● **Assignment**
With pictures left out, set down every record word for word.

● **Material for this exercise**
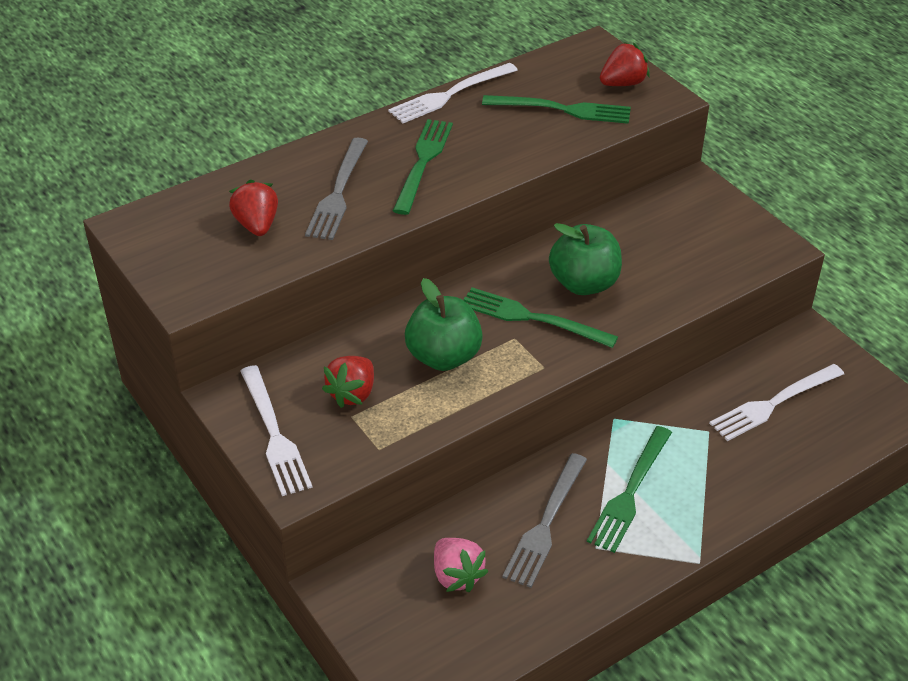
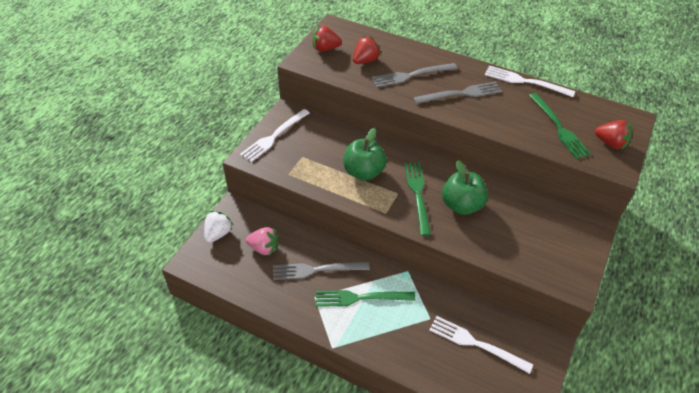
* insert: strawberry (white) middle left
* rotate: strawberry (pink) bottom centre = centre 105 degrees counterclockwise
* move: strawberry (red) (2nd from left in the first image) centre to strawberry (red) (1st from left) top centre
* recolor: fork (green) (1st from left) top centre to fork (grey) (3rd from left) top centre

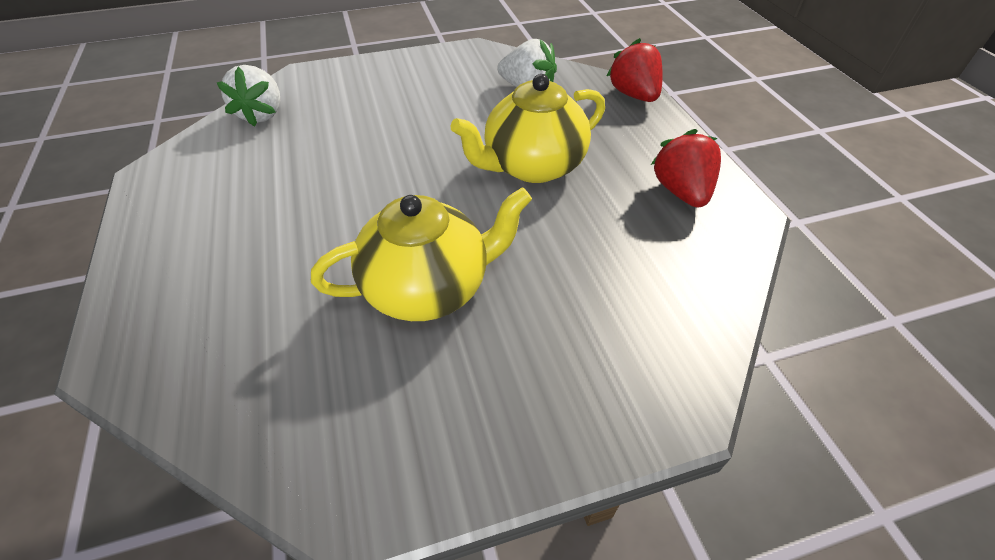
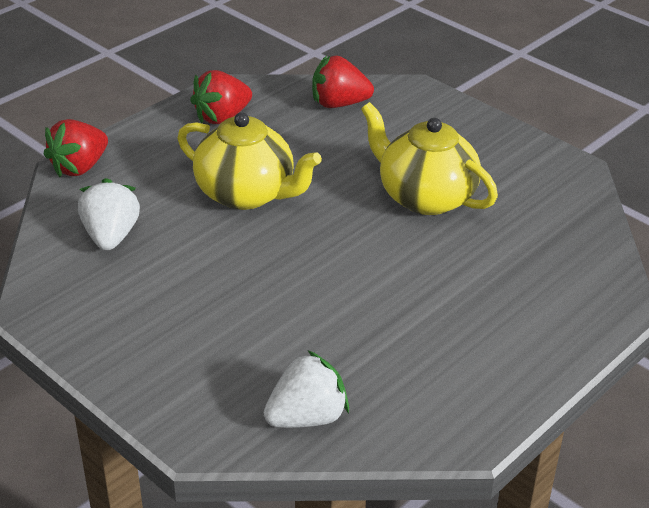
* insert: strawberry (red) (3rd from left) top centre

● **Expected answer**
* insert: strawberry (white) middle left
* rotate: strawberry (pink) bottom centre = centre 105 degrees counterclockwise
* move: strawberry (red) (2nd from left in the first image) centre to strawberry (red) (1st from left) top centre
* recolor: fork (green) (1st from left) top centre to fork (grey) (3rd from left) top centre

* insert: strawberry (red) (3rd from left) top centre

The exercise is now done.